BEGIN RECORDS FOR THIS EXERCISE

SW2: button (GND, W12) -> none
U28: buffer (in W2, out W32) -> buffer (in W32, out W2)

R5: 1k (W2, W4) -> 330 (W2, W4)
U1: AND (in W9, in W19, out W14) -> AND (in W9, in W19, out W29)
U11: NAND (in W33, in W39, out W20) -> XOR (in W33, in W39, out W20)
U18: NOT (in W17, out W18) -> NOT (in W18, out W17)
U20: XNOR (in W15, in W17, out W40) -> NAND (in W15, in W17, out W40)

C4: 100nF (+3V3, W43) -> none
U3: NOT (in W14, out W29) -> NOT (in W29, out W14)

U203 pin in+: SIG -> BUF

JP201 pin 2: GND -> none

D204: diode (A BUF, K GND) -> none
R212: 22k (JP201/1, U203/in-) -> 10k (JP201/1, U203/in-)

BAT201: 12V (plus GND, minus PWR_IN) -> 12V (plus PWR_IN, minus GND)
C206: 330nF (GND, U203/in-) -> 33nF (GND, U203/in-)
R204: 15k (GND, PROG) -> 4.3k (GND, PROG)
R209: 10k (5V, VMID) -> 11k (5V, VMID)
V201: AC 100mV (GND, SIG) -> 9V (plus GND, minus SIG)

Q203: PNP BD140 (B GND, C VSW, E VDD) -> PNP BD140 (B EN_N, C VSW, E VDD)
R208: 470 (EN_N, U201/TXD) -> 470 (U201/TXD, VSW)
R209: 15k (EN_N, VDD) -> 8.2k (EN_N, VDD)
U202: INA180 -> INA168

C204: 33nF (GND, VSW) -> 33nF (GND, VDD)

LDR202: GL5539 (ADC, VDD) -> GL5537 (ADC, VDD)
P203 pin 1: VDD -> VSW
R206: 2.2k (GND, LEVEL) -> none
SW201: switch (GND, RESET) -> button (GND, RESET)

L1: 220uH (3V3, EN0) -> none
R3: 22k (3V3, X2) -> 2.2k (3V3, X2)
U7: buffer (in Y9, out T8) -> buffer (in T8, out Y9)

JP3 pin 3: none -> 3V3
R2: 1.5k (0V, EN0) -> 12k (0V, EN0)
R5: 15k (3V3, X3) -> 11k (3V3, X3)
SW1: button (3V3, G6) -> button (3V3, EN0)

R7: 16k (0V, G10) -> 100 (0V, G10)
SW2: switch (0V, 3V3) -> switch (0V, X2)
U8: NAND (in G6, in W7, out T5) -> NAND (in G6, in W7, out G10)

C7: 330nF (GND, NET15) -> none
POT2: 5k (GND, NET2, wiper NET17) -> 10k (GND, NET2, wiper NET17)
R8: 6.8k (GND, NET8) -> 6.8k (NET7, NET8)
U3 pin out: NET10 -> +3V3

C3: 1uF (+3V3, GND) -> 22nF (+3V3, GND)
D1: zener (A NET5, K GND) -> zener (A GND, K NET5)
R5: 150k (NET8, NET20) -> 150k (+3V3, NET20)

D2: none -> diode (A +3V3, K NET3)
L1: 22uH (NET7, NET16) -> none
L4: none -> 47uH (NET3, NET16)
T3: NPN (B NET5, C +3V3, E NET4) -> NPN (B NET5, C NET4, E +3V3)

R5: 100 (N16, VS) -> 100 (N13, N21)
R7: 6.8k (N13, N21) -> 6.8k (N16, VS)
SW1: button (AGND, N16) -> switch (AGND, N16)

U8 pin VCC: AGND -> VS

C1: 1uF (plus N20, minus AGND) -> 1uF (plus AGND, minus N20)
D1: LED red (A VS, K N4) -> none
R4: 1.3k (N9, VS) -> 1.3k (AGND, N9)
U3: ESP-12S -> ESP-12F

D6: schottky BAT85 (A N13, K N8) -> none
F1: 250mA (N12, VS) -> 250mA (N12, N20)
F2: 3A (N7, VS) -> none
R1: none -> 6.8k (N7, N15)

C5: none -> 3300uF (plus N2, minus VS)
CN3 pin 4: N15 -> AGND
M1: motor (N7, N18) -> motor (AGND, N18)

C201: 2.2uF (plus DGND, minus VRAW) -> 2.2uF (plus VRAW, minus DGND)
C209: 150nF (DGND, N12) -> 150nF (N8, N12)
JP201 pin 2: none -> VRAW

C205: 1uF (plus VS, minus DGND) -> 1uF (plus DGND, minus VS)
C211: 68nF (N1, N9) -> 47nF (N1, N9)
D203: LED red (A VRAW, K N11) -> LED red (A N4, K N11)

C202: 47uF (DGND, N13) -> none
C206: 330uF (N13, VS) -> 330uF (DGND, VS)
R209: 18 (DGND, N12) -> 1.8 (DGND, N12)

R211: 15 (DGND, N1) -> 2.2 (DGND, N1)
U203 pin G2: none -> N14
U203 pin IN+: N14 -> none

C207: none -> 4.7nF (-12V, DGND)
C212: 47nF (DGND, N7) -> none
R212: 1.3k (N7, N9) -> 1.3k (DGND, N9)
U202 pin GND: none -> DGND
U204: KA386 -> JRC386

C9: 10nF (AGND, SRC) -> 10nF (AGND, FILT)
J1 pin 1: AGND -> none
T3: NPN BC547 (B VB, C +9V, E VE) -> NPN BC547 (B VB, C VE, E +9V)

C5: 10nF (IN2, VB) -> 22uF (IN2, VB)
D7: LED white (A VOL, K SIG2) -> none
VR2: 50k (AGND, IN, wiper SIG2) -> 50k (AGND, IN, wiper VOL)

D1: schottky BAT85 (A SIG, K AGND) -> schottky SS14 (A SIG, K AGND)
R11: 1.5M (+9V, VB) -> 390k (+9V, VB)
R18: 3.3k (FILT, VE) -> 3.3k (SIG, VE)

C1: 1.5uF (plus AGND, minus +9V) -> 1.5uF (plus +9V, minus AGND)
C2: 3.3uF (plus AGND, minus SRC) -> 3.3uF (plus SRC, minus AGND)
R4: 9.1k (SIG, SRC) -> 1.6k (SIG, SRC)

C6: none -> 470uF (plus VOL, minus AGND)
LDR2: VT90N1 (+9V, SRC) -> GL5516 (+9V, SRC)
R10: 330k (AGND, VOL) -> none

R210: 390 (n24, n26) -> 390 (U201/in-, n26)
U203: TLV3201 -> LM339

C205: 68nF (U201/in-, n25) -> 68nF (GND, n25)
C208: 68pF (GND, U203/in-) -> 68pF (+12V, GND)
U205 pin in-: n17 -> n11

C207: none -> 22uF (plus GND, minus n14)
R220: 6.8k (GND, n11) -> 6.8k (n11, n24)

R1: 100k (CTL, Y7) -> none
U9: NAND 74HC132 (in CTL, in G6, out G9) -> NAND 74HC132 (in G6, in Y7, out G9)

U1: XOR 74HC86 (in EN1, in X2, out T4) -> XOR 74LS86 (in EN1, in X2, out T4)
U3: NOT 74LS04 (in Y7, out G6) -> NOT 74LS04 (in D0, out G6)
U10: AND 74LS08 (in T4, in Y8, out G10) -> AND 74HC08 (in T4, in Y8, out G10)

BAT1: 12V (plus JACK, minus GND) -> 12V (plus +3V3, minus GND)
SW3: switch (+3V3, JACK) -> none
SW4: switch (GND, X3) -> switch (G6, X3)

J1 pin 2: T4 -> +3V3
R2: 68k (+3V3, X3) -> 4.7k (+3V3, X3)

END RECORDS FOR THIS EXERCISE

_WHAT IS REQUIRED_
All of the records shown above should be reproduced exactly.

_RESPONSE TO THE EXERCISE_
SW2: button (GND, W12) -> none
U28: buffer (in W2, out W32) -> buffer (in W32, out W2)

R5: 1k (W2, W4) -> 330 (W2, W4)
U1: AND (in W9, in W19, out W14) -> AND (in W9, in W19, out W29)
U11: NAND (in W33, in W39, out W20) -> XOR (in W33, in W39, out W20)
U18: NOT (in W17, out W18) -> NOT (in W18, out W17)
U20: XNOR (in W15, in W17, out W40) -> NAND (in W15, in W17, out W40)

C4: 100nF (+3V3, W43) -> none
U3: NOT (in W14, out W29) -> NOT (in W29, out W14)

U203 pin in+: SIG -> BUF

JP201 pin 2: GND -> none

D204: diode (A BUF, K GND) -> none
R212: 22k (JP201/1, U203/in-) -> 10k (JP201/1, U203/in-)

BAT201: 12V (plus GND, minus PWR_IN) -> 12V (plus PWR_IN, minus GND)
C206: 330nF (GND, U203/in-) -> 33nF (GND, U203/in-)
R204: 15k (GND, PROG) -> 4.3k (GND, PROG)
R209: 10k (5V, VMID) -> 11k (5V, VMID)
V201: AC 100mV (GND, SIG) -> 9V (plus GND, minus SIG)

Q203: PNP BD140 (B GND, C VSW, E VDD) -> PNP BD140 (B EN_N, C VSW, E VDD)
R208: 470 (EN_N, U201/TXD) -> 470 (U201/TXD, VSW)
R209: 15k (EN_N, VDD) -> 8.2k (EN_N, VDD)
U202: INA180 -> INA168

C204: 33nF (GND, VSW) -> 33nF (GND, VDD)

LDR202: GL5539 (ADC, VDD) -> GL5537 (ADC, VDD)
P203 pin 1: VDD -> VSW
R206: 2.2k (GND, LEVEL) -> none
SW201: switch (GND, RESET) -> button (GND, RESET)

L1: 220uH (3V3, EN0) -> none
R3: 22k (3V3, X2) -> 2.2k (3V3, X2)
U7: buffer (in Y9, out T8) -> buffer (in T8, out Y9)

JP3 pin 3: none -> 3V3
R2: 1.5k (0V, EN0) -> 12k (0V, EN0)
R5: 15k (3V3, X3) -> 11k (3V3, X3)
SW1: button (3V3, G6) -> button (3V3, EN0)

R7: 16k (0V, G10) -> 100 (0V, G10)
SW2: switch (0V, 3V3) -> switch (0V, X2)
U8: NAND (in G6, in W7, out T5) -> NAND (in G6, in W7, out G10)

C7: 330nF (GND, NET15) -> none
POT2: 5k (GND, NET2, wiper NET17) -> 10k (GND, NET2, wiper NET17)
R8: 6.8k (GND, NET8) -> 6.8k (NET7, NET8)
U3 pin out: NET10 -> +3V3

C3: 1uF (+3V3, GND) -> 22nF (+3V3, GND)
D1: zener (A NET5, K GND) -> zener (A GND, K NET5)
R5: 150k (NET8, NET20) -> 150k (+3V3, NET20)

D2: none -> diode (A +3V3, K NET3)
L1: 22uH (NET7, NET16) -> none
L4: none -> 47uH (NET3, NET16)
T3: NPN (B NET5, C +3V3, E NET4) -> NPN (B NET5, C NET4, E +3V3)

R5: 100 (N16, VS) -> 100 (N13, N21)
R7: 6.8k (N13, N21) -> 6.8k (N16, VS)
SW1: button (AGND, N16) -> switch (AGND, N16)

U8 pin VCC: AGND -> VS

C1: 1uF (plus N20, minus AGND) -> 1uF (plus AGND, minus N20)
D1: LED red (A VS, K N4) -> none
R4: 1.3k (N9, VS) -> 1.3k (AGND, N9)
U3: ESP-12S -> ESP-12F

D6: schottky BAT85 (A N13, K N8) -> none
F1: 250mA (N12, VS) -> 250mA (N12, N20)
F2: 3A (N7, VS) -> none
R1: none -> 6.8k (N7, N15)

C5: none -> 3300uF (plus N2, minus VS)
CN3 pin 4: N15 -> AGND
M1: motor (N7, N18) -> motor (AGND, N18)

C201: 2.2uF (plus DGND, minus VRAW) -> 2.2uF (plus VRAW, minus DGND)
C209: 150nF (DGND, N12) -> 150nF (N8, N12)
JP201 pin 2: none -> VRAW

C205: 1uF (plus VS, minus DGND) -> 1uF (plus DGND, minus VS)
C211: 68nF (N1, N9) -> 47nF (N1, N9)
D203: LED red (A VRAW, K N11) -> LED red (A N4, K N11)

C202: 47uF (DGND, N13) -> none
C206: 330uF (N13, VS) -> 330uF (DGND, VS)
R209: 18 (DGND, N12) -> 1.8 (DGND, N12)

R211: 15 (DGND, N1) -> 2.2 (DGND, N1)
U203 pin G2: none -> N14
U203 pin IN+: N14 -> none

C207: none -> 4.7nF (-12V, DGND)
C212: 47nF (DGND, N7) -> none
R212: 1.3k (N7, N9) -> 1.3k (DGND, N9)
U202 pin GND: none -> DGND
U204: KA386 -> JRC386

C9: 10nF (AGND, SRC) -> 10nF (AGND, FILT)
J1 pin 1: AGND -> none
T3: NPN BC547 (B VB, C +9V, E VE) -> NPN BC547 (B VB, C VE, E +9V)

C5: 10nF (IN2, VB) -> 22uF (IN2, VB)
D7: LED white (A VOL, K SIG2) -> none
VR2: 50k (AGND, IN, wiper SIG2) -> 50k (AGND, IN, wiper VOL)

D1: schottky BAT85 (A SIG, K AGND) -> schottky SS14 (A SIG, K AGND)
R11: 1.5M (+9V, VB) -> 390k (+9V, VB)
R18: 3.3k (FILT, VE) -> 3.3k (SIG, VE)

C1: 1.5uF (plus AGND, minus +9V) -> 1.5uF (plus +9V, minus AGND)
C2: 3.3uF (plus AGND, minus SRC) -> 3.3uF (plus SRC, minus AGND)
R4: 9.1k (SIG, SRC) -> 1.6k (SIG, SRC)

C6: none -> 470uF (plus VOL, minus AGND)
LDR2: VT90N1 (+9V, SRC) -> GL5516 (+9V, SRC)
R10: 330k (AGND, VOL) -> none

R210: 390 (n24, n26) -> 390 (U201/in-, n26)
U203: TLV3201 -> LM339

C205: 68nF (U201/in-, n25) -> 68nF (GND, n25)
C208: 68pF (GND, U203/in-) -> 68pF (+12V, GND)
U205 pin in-: n17 -> n11

C207: none -> 22uF (plus GND, minus n14)
R220: 6.8k (GND, n11) -> 6.8k (n11, n24)

R1: 100k (CTL, Y7) -> none
U9: NAND 74HC132 (in CTL, in G6, out G9) -> NAND 74HC132 (in G6, in Y7, out G9)

U1: XOR 74HC86 (in EN1, in X2, out T4) -> XOR 74LS86 (in EN1, in X2, out T4)
U3: NOT 74LS04 (in Y7, out G6) -> NOT 74LS04 (in D0, out G6)
U10: AND 74LS08 (in T4, in Y8, out G10) -> AND 74HC08 (in T4, in Y8, out G10)

BAT1: 12V (plus JACK, minus GND) -> 12V (plus +3V3, minus GND)
SW3: switch (+3V3, JACK) -> none
SW4: switch (GND, X3) -> switch (G6, X3)

J1 pin 2: T4 -> +3V3
R2: 68k (+3V3, X3) -> 4.7k (+3V3, X3)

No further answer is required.